• [Task to carry out]
Your task is to return the span of lines beginning at the one with "R3: 2.2k (3V3, SIG2) -> 2.2k (SIG2, SIG9)" and ending at the last line of the data, exactly as it stands.

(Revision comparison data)
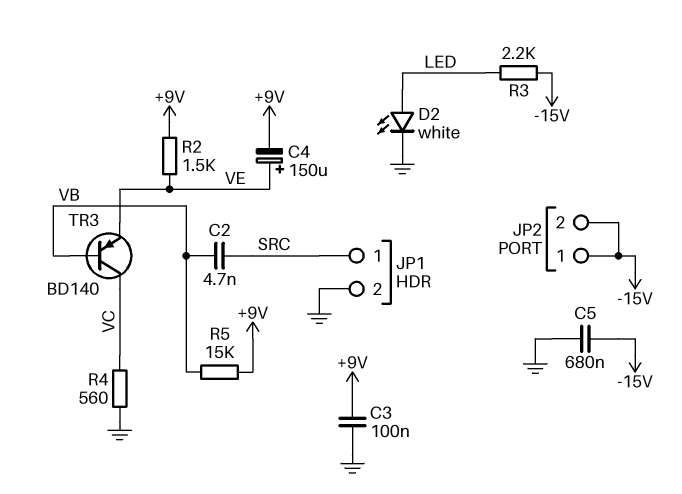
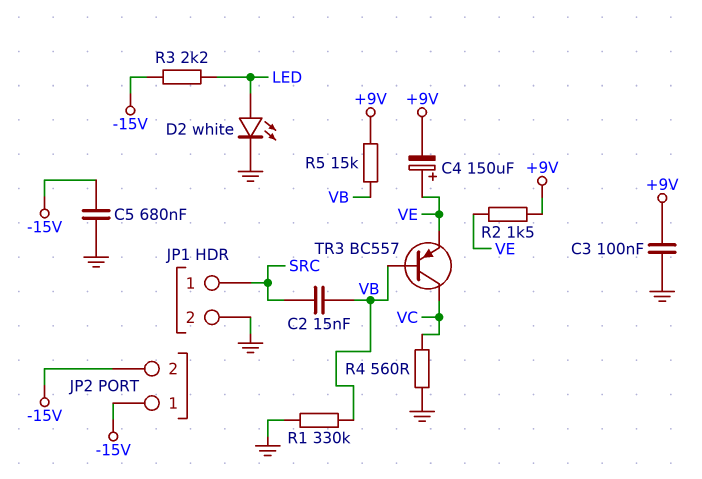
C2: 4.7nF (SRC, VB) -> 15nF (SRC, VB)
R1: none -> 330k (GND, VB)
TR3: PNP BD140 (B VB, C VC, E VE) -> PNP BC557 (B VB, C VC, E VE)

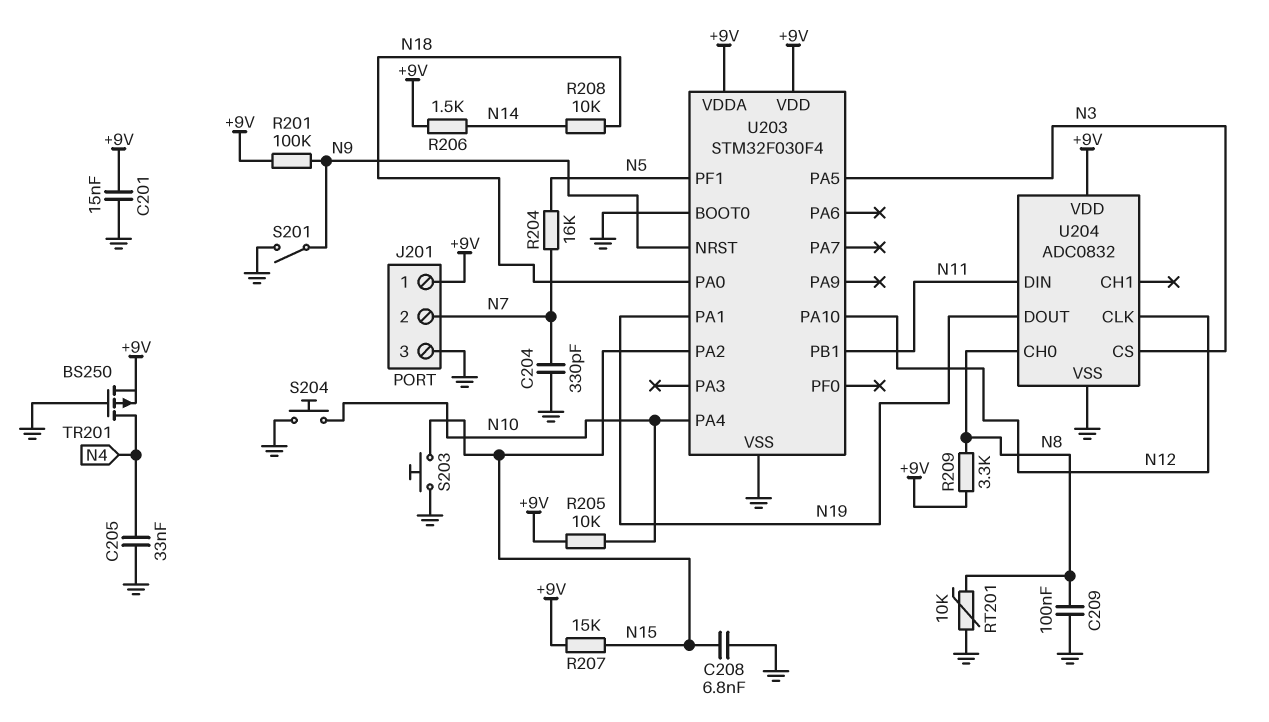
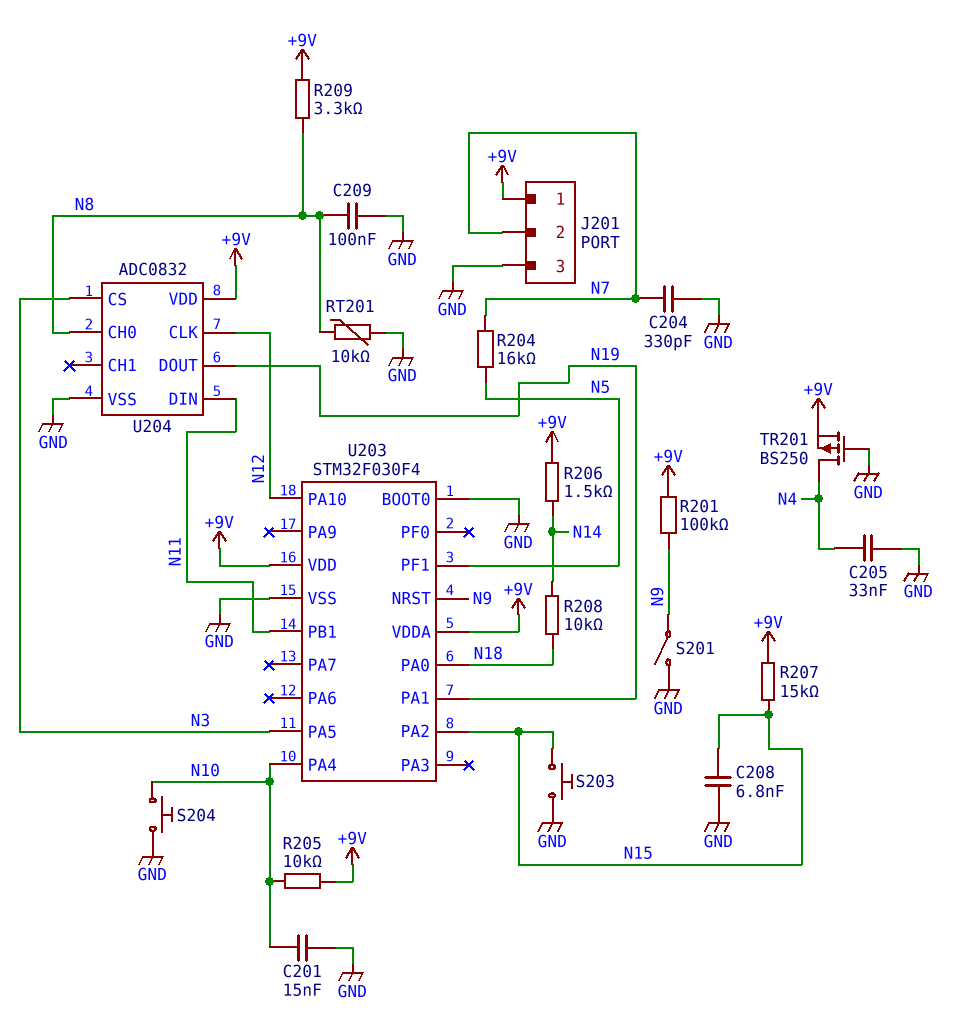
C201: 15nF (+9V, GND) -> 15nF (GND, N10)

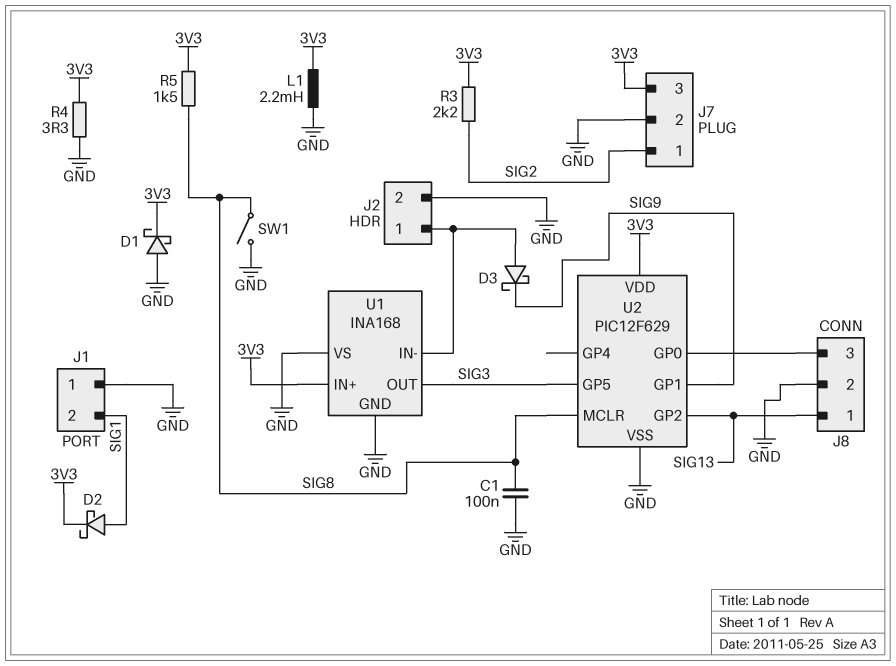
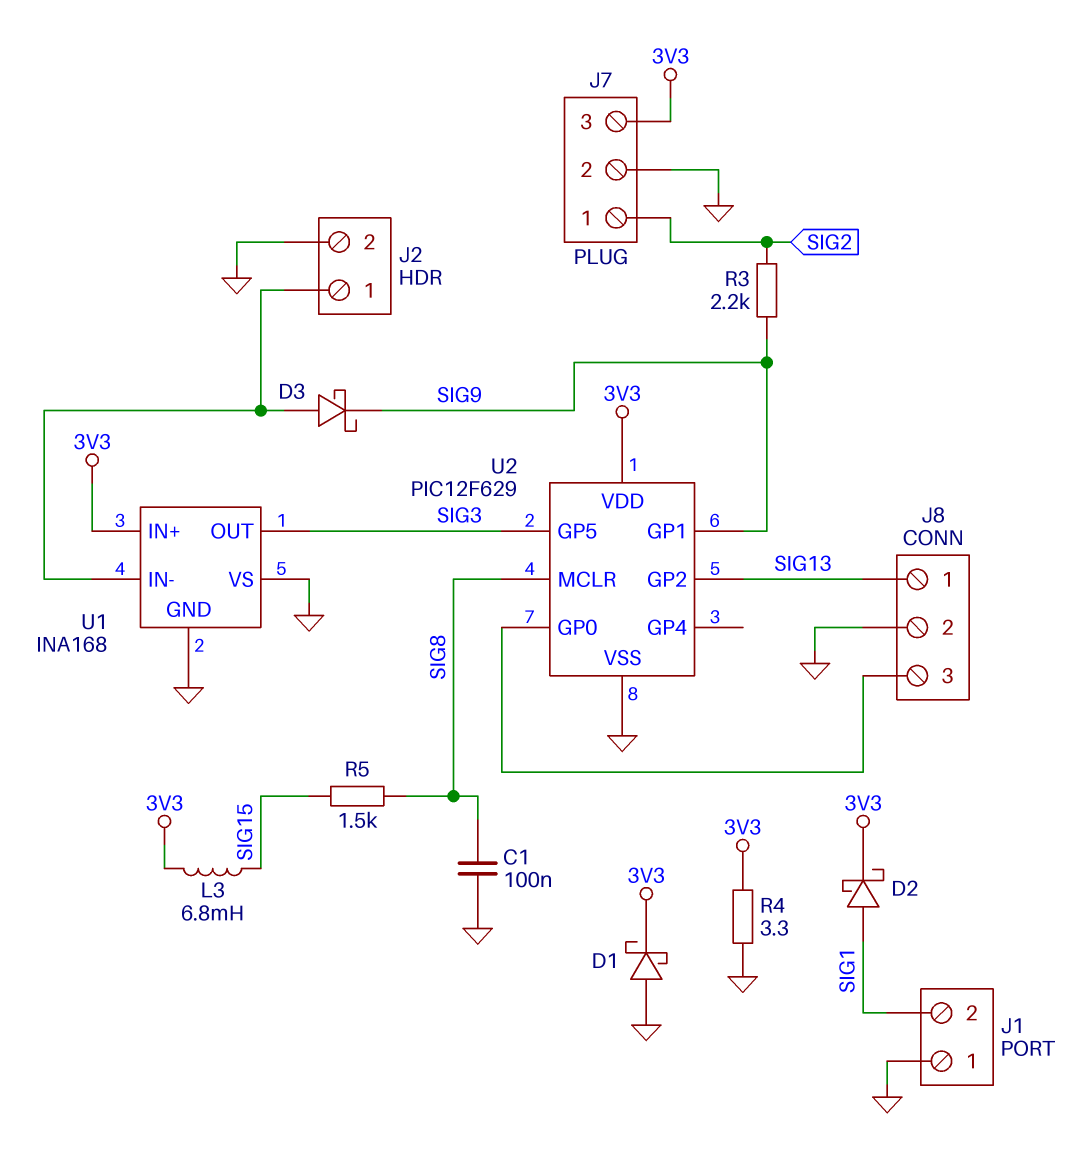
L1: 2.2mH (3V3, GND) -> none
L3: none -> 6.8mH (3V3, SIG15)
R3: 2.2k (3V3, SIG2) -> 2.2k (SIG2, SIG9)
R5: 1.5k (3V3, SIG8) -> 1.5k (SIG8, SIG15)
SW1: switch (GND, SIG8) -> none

• [Response]
R3: 2.2k (3V3, SIG2) -> 2.2k (SIG2, SIG9)
R5: 1.5k (3V3, SIG8) -> 1.5k (SIG8, SIG15)
SW1: switch (GND, SIG8) -> none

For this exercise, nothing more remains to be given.